### WORK ORDER
Would you please repeat exactly the entries below, starting at the line with "yellow heart [487,270,560,330]" and ending at the line with "white box [399,394,431,426] -> none", and nothing outside that range? Leave out the pictures.

### RECORDS PROVIDED
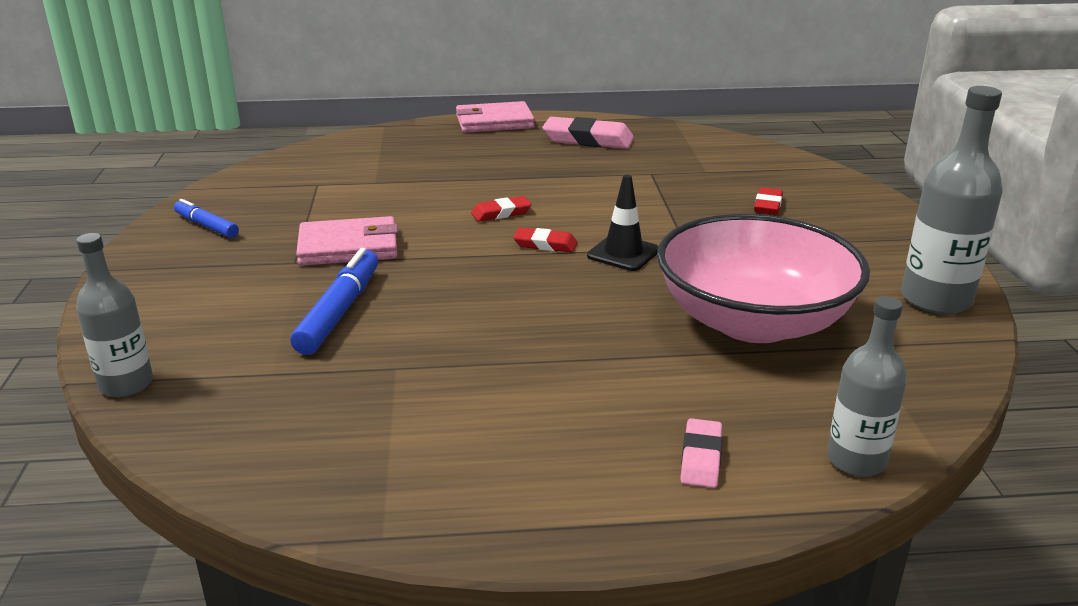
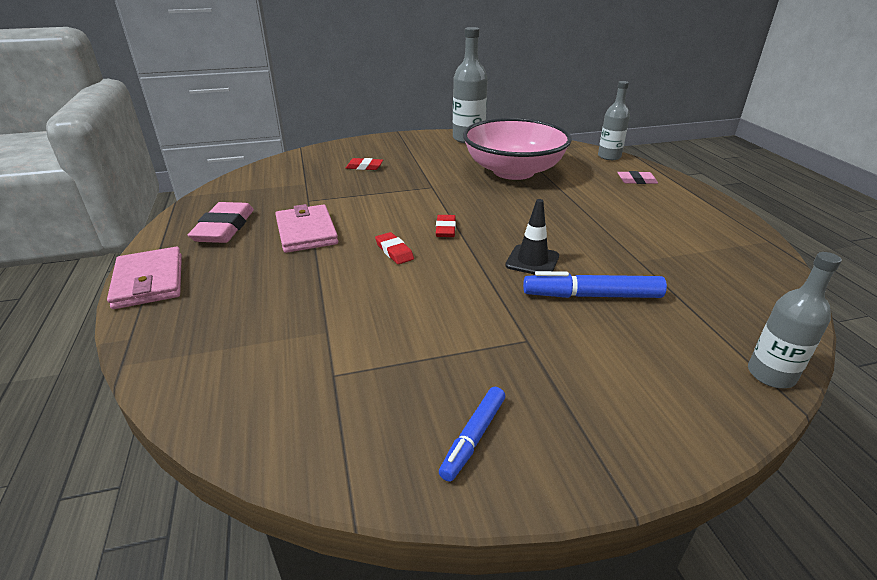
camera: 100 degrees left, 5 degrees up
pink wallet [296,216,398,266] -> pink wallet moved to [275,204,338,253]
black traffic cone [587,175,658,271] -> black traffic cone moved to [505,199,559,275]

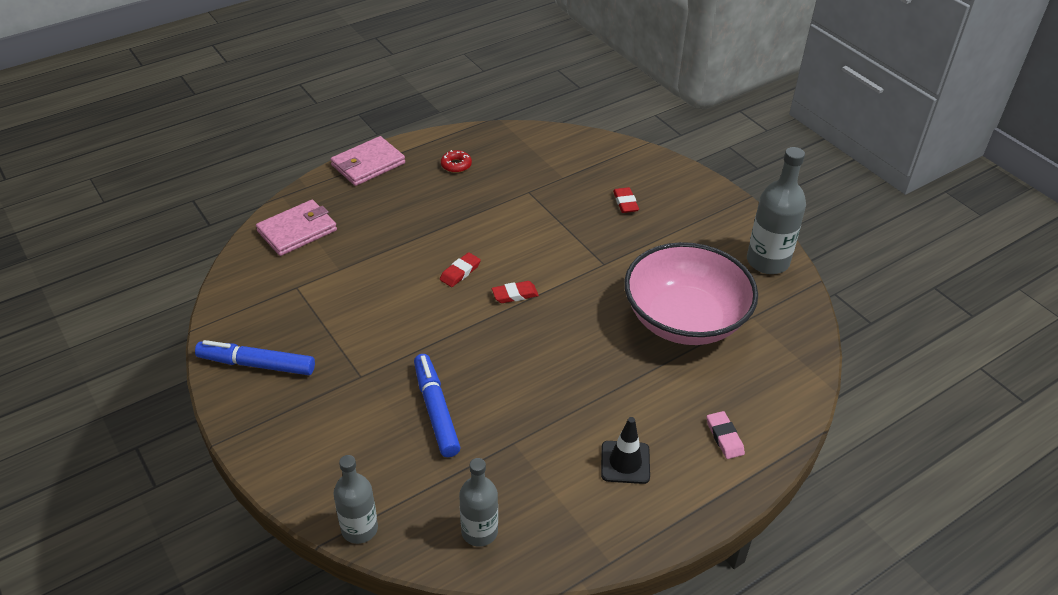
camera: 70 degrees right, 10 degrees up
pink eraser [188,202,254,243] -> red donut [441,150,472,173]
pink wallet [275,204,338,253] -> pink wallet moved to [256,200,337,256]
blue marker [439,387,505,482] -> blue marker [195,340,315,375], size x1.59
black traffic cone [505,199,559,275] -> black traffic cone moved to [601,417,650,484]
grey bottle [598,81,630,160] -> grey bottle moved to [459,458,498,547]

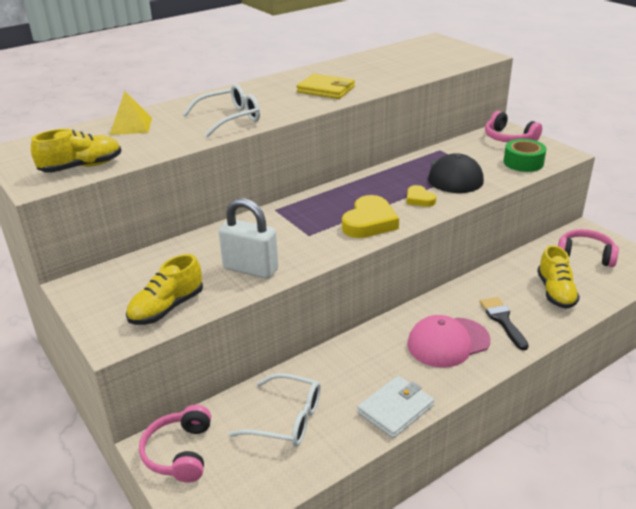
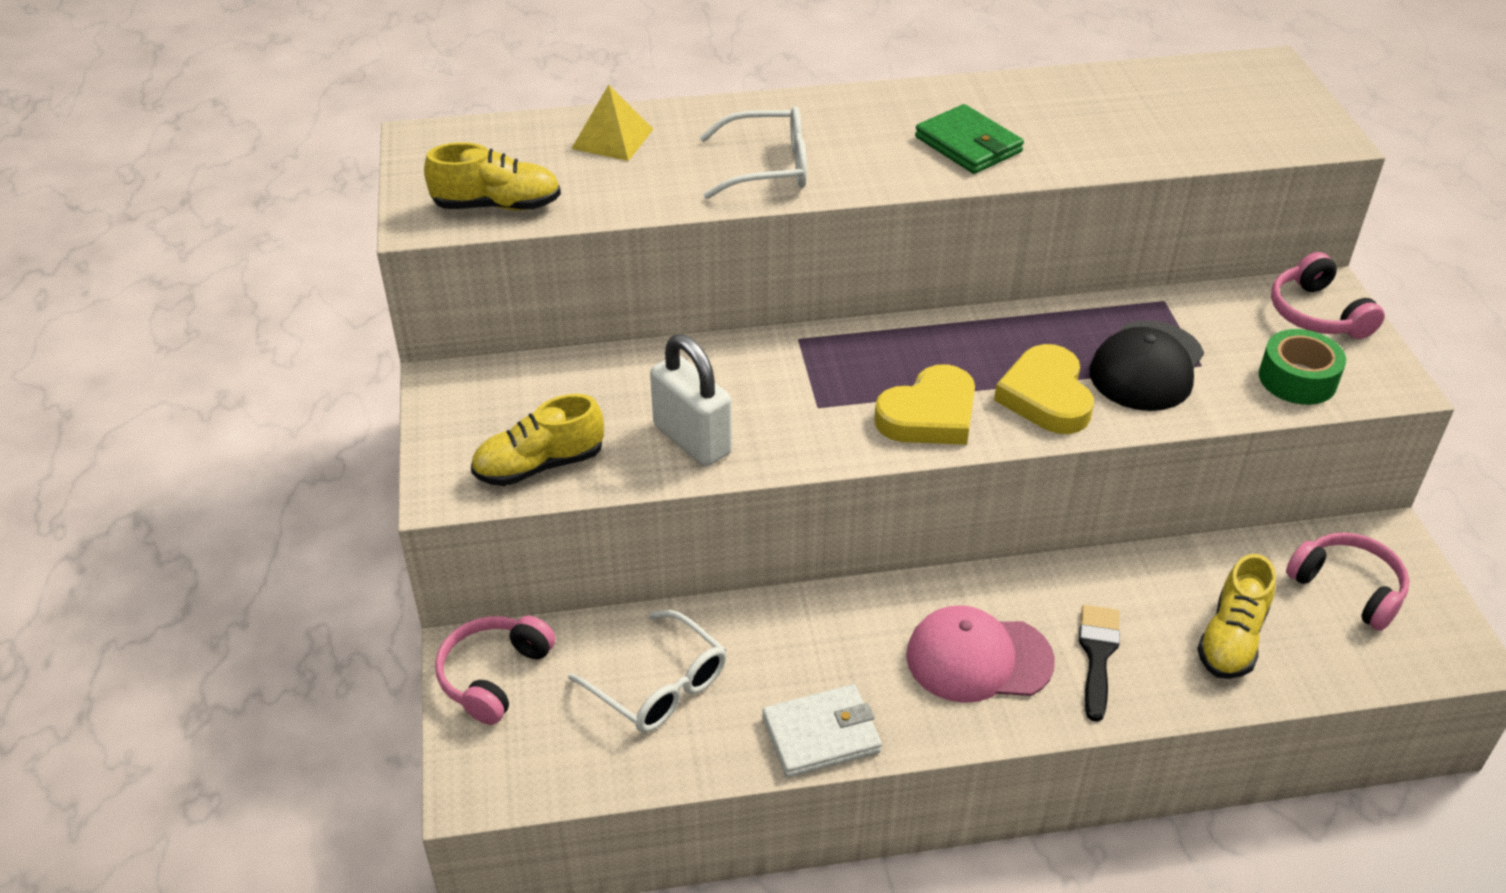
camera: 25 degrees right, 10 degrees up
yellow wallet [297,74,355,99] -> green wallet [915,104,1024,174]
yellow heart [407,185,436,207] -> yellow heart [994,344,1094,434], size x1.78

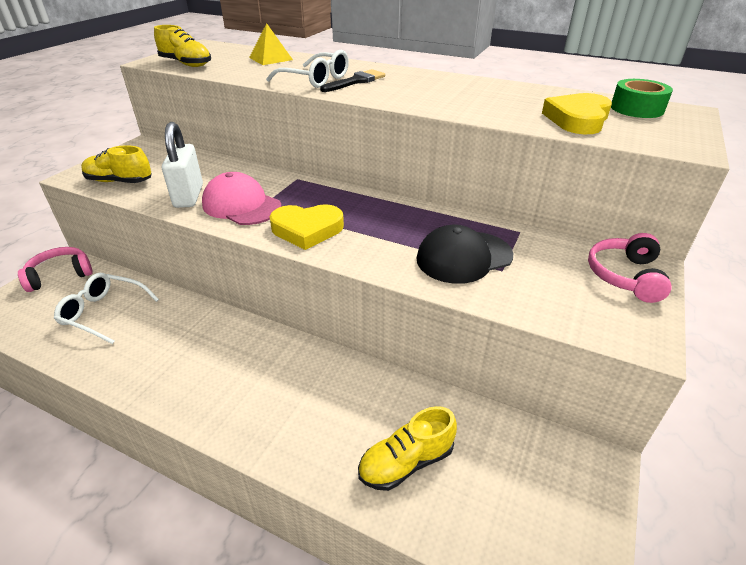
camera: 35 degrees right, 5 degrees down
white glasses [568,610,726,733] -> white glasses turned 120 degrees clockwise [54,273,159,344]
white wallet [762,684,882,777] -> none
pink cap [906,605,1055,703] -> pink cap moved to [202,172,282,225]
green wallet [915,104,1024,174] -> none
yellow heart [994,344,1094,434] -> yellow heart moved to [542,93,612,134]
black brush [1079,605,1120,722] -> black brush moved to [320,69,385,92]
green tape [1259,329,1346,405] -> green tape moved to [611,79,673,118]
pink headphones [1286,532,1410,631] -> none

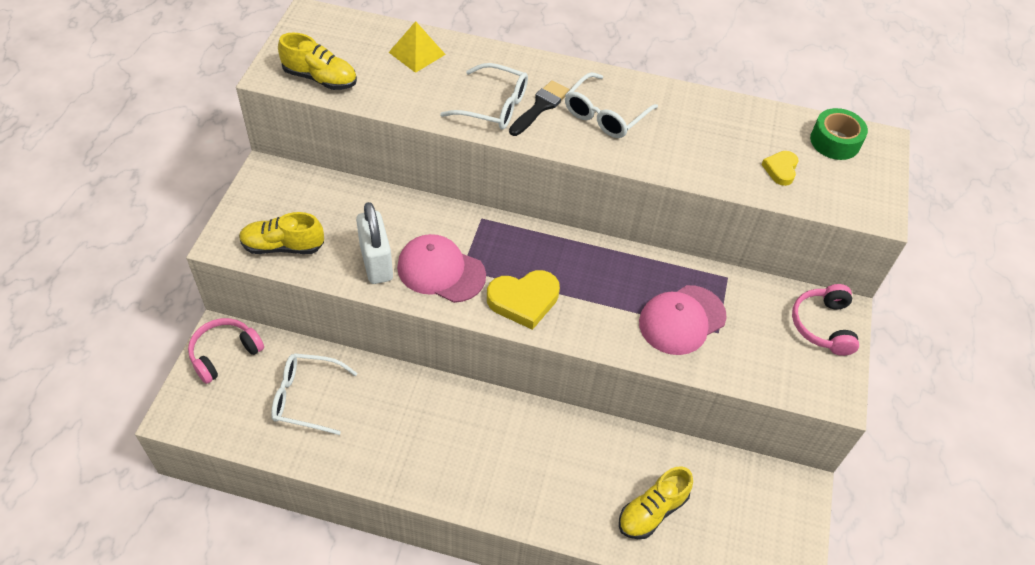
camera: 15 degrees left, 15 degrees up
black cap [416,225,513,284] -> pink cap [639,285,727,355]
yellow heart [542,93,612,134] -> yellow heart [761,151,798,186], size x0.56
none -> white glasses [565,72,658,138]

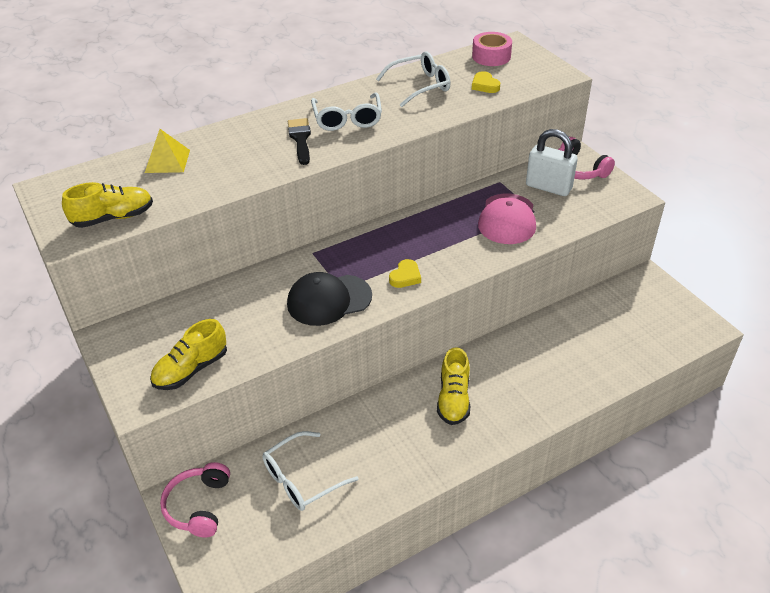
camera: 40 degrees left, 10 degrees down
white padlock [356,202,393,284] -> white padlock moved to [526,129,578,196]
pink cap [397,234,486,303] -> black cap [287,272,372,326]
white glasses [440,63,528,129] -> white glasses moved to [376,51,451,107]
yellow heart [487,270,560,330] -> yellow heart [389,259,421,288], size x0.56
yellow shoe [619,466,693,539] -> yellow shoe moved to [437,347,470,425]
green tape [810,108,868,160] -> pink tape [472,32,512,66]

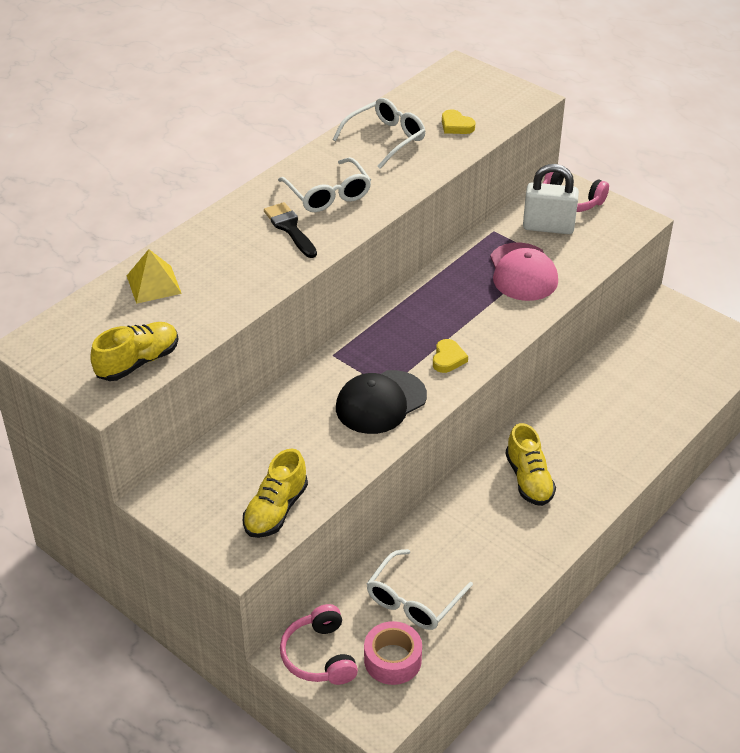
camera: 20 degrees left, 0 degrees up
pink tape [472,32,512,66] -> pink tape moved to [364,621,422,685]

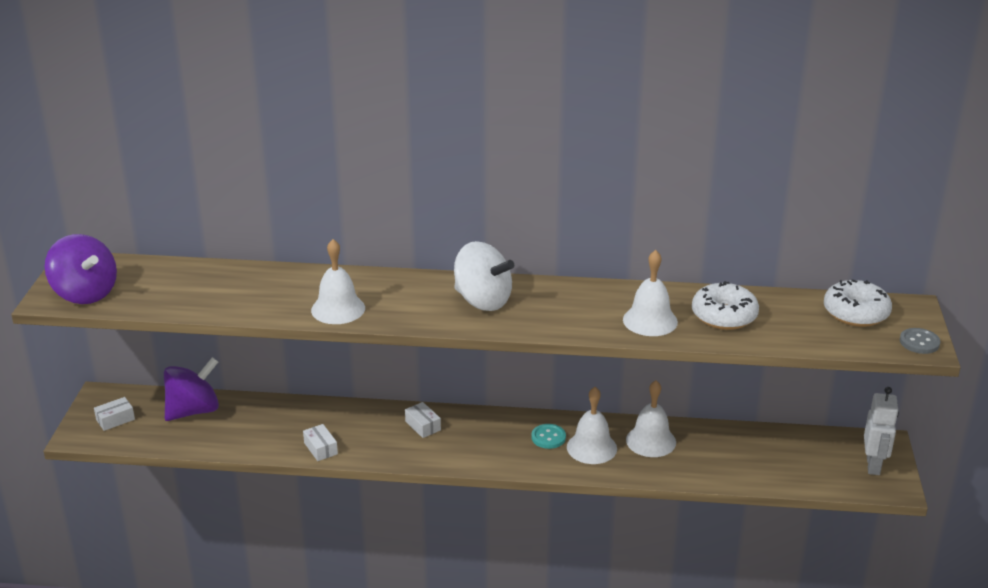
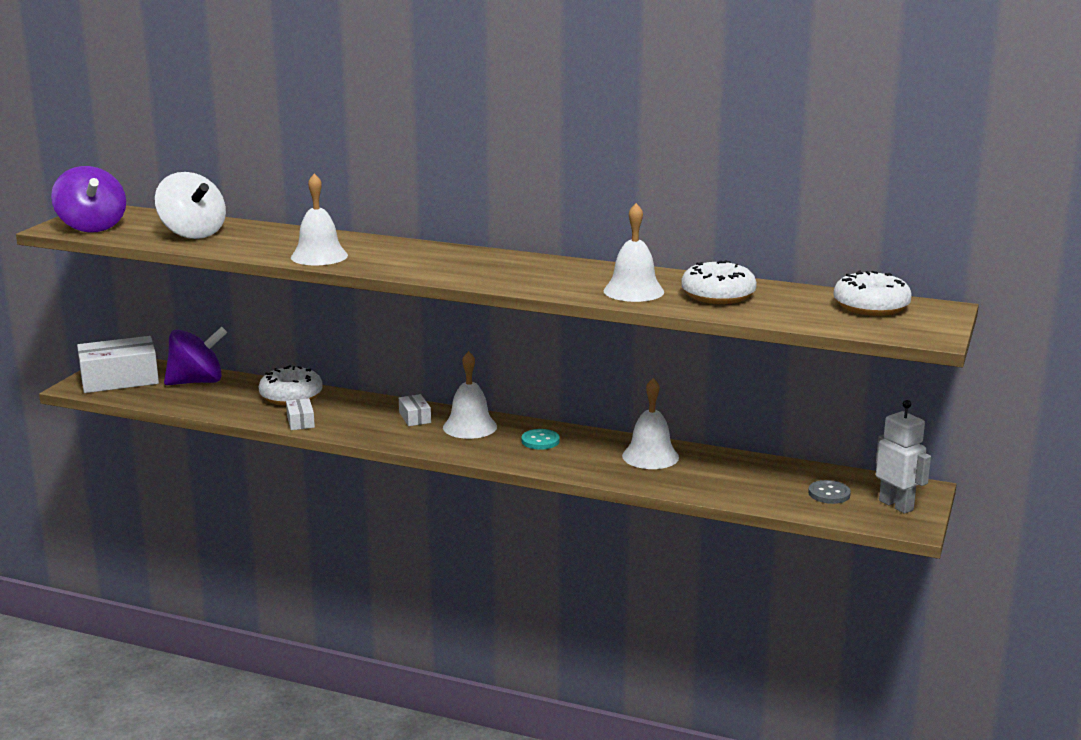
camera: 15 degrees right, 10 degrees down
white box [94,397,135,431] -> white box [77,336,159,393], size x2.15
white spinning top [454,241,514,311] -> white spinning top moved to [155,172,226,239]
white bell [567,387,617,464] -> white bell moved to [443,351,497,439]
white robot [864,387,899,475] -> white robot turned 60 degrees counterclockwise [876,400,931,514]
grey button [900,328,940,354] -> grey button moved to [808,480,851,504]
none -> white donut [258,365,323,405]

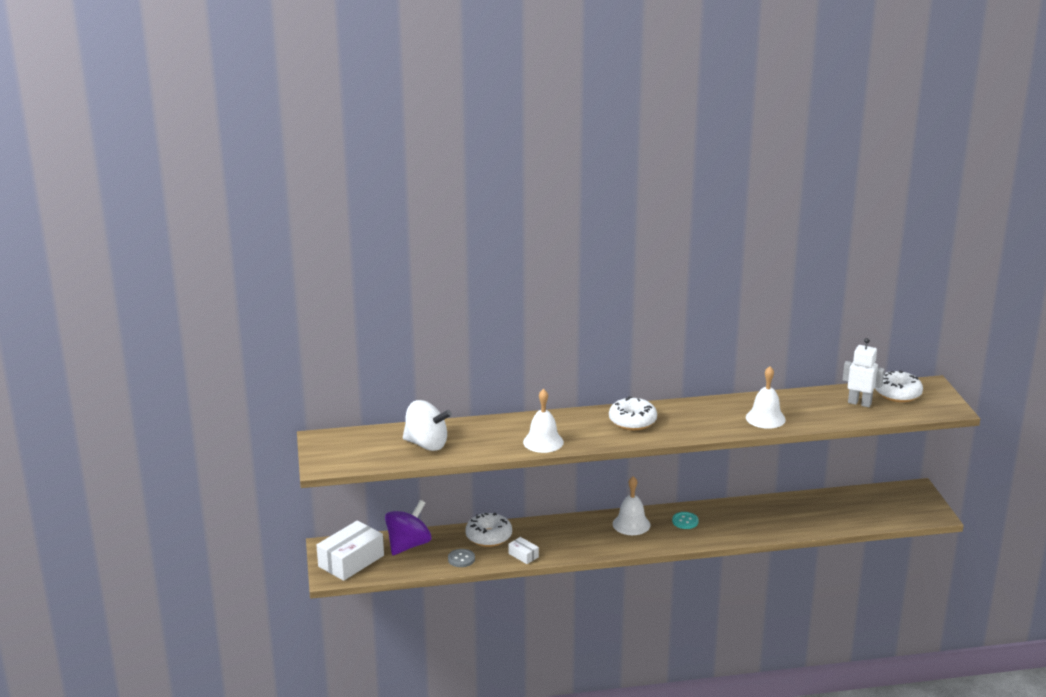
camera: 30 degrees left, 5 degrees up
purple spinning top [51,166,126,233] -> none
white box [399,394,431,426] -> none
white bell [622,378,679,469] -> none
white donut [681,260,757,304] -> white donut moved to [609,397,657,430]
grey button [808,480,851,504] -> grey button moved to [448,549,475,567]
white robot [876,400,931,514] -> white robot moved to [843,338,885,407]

### RESPONSE BELOW
yellow heart [487,270,560,330] -> yellow heart [389,259,421,288], size x0.56
yellow shoe [619,466,693,539] -> yellow shoe moved to [437,347,470,425]
green tape [810,108,868,160] -> pink tape [472,32,512,66]

camera: 20 degrees left, 0 degrees up
pink tape [472,32,512,66] -> pink tape moved to [364,621,422,685]

camera: 15 degrees right, 10 degrees down
white box [94,397,135,431] -> white box [77,336,159,393], size x2.15
white spinning top [454,241,514,311] -> white spinning top moved to [155,172,226,239]
white bell [567,387,617,464] -> white bell moved to [443,351,497,439]
white robot [864,387,899,475] -> white robot turned 60 degrees counterclockwise [876,400,931,514]
grey button [900,328,940,354] -> grey button moved to [808,480,851,504]
none -> white donut [258,365,323,405]

camera: 30 degrees left, 5 degrees up
purple spinning top [51,166,126,233] -> none
white box [399,394,431,426] -> none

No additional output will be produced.